%%
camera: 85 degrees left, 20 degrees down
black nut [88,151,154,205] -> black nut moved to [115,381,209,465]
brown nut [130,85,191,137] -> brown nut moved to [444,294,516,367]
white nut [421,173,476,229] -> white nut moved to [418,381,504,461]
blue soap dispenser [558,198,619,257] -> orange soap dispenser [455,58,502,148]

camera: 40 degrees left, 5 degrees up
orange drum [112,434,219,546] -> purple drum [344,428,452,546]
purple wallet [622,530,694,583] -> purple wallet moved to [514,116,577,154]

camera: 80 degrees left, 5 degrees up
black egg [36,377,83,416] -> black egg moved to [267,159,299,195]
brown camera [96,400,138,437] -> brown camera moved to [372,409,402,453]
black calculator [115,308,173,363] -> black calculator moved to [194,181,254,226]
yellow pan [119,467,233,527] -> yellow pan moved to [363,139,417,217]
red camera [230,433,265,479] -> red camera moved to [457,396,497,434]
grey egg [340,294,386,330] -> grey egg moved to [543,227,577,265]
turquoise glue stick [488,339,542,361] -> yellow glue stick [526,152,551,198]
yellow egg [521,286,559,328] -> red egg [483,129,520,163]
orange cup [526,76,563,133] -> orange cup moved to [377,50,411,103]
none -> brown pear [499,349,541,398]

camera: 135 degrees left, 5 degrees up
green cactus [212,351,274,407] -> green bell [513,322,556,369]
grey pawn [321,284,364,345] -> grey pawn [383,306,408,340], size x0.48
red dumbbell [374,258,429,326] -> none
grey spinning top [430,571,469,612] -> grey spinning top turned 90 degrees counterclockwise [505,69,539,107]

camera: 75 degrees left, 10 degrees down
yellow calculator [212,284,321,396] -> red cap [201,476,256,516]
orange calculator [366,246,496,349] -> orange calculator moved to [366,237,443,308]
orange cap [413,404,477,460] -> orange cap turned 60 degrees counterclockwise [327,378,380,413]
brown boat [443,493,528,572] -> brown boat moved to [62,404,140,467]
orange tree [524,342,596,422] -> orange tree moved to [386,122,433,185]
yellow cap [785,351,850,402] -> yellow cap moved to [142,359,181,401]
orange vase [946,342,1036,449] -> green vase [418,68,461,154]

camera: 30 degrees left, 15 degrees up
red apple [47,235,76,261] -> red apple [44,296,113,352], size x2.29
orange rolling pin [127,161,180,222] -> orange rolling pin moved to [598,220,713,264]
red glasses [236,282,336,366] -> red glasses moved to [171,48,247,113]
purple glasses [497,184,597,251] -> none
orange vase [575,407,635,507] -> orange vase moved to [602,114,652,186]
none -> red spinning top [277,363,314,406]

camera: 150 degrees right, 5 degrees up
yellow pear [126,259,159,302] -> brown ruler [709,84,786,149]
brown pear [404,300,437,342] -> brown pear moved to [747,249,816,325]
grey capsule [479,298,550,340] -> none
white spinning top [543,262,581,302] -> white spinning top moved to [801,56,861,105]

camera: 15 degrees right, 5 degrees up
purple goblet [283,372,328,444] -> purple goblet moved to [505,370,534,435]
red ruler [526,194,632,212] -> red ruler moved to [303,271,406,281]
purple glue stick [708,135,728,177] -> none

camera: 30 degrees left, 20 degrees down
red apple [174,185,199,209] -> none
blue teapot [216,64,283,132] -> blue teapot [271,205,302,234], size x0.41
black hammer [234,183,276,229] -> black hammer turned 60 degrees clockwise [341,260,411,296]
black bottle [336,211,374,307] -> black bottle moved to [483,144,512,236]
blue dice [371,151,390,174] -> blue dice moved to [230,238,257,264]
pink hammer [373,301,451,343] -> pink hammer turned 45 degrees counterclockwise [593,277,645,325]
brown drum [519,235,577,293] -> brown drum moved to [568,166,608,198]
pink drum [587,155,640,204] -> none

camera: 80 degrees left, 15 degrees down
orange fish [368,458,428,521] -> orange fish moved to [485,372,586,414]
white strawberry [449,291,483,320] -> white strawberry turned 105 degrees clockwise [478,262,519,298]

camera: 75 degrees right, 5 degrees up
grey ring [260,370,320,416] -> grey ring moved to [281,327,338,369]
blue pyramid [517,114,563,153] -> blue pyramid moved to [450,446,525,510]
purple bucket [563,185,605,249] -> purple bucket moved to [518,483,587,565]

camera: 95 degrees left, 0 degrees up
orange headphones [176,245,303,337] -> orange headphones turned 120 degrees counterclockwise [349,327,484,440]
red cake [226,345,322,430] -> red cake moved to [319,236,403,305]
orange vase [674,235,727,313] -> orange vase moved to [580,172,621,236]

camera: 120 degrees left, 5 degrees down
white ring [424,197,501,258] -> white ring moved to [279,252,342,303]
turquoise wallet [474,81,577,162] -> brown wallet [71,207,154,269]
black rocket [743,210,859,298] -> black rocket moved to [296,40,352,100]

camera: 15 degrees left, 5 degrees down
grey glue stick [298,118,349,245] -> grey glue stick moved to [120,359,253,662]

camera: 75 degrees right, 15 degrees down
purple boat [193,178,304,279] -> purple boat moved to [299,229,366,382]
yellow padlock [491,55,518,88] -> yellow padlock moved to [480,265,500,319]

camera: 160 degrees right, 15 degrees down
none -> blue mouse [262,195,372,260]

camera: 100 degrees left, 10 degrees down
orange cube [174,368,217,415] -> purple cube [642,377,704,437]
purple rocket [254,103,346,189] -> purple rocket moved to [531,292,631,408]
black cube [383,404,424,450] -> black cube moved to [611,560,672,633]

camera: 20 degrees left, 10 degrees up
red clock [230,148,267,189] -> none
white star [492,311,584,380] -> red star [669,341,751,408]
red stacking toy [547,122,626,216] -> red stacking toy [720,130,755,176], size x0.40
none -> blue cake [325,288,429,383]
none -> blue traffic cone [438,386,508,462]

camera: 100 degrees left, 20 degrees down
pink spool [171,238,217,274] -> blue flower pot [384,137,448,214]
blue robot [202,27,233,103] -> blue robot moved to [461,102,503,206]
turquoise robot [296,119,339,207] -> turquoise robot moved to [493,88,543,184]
%%
Both end lines included, restate word for word the lines above from the line with "red apple [174,185,199,209] -> none" to the line with "black bottle [336,211,374,307]", and nothing else.

Response to the exercise:
red apple [174,185,199,209] -> none
blue teapot [216,64,283,132] -> blue teapot [271,205,302,234], size x0.41
black hammer [234,183,276,229] -> black hammer turned 60 degrees clockwise [341,260,411,296]
black bottle [336,211,374,307] -> black bottle moved to [483,144,512,236]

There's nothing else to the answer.